Excerpts from a dataset:

-------

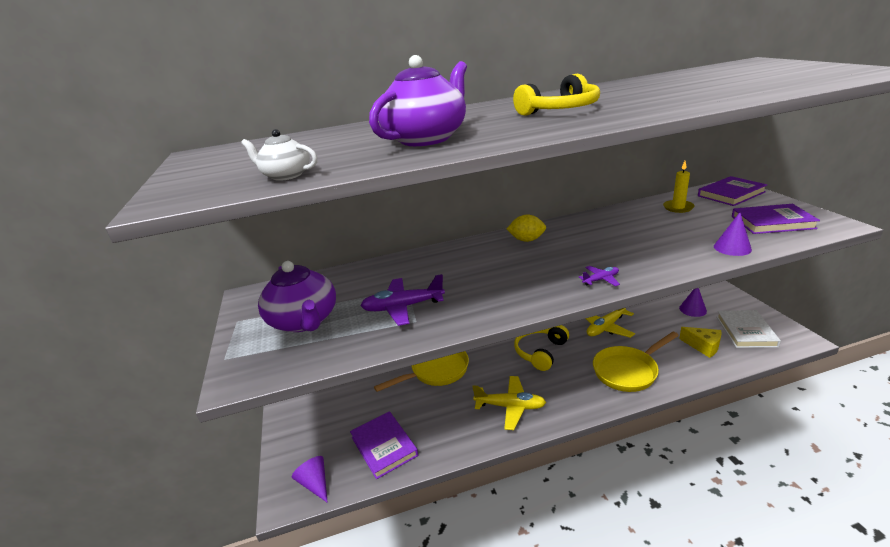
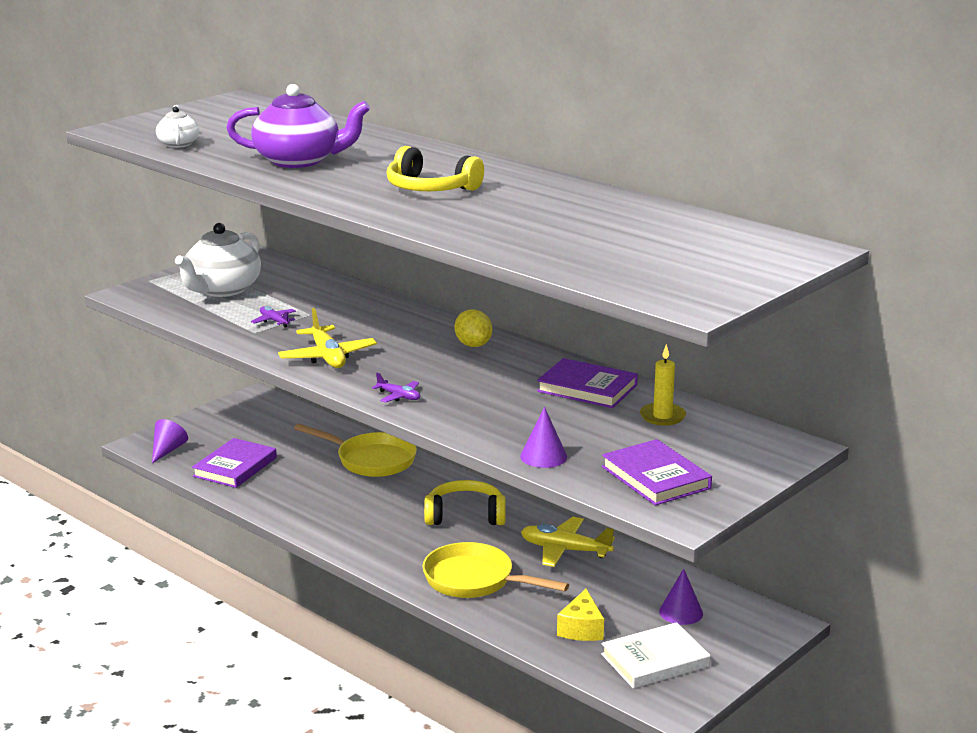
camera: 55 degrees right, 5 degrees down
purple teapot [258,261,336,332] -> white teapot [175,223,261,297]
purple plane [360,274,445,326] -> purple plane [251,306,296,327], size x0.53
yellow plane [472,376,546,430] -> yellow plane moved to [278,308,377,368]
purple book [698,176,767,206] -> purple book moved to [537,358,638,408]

-------

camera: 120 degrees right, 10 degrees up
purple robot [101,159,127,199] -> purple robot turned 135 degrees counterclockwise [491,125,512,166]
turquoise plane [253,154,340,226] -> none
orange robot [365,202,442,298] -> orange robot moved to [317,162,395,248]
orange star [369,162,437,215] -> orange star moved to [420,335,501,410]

-------

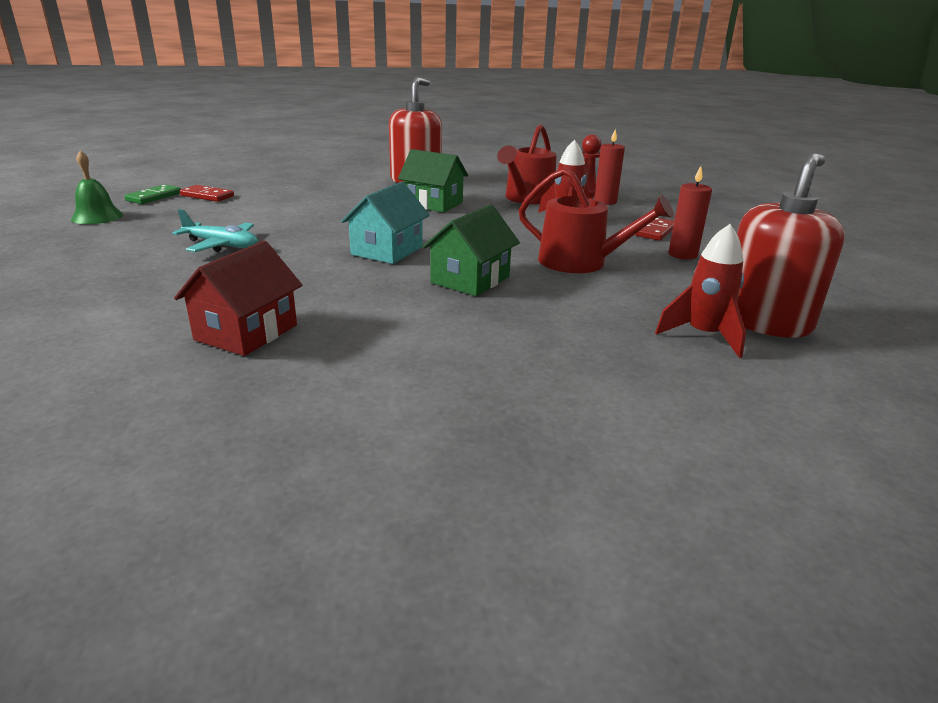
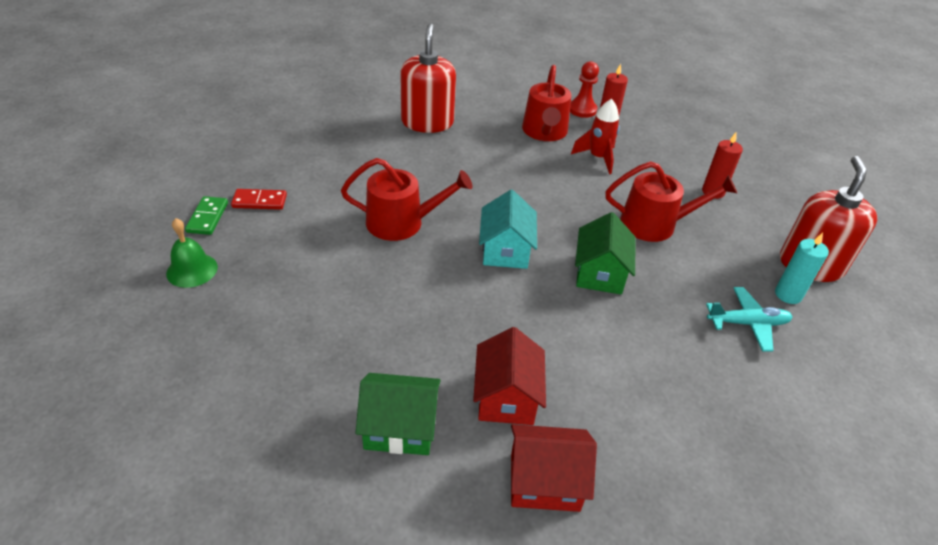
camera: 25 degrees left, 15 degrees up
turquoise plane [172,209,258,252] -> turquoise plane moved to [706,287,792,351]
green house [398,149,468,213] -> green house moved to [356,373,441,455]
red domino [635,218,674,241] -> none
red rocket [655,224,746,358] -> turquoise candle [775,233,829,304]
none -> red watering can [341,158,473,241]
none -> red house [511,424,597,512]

-------

Work request: Whenever the word "camera" shows up in a line of the entries, list that line.

Solution for this task:
camera: 55 degrees right, 5 degrees down
camera: 120 degrees right, 10 degrees up
camera: 25 degrees left, 15 degrees up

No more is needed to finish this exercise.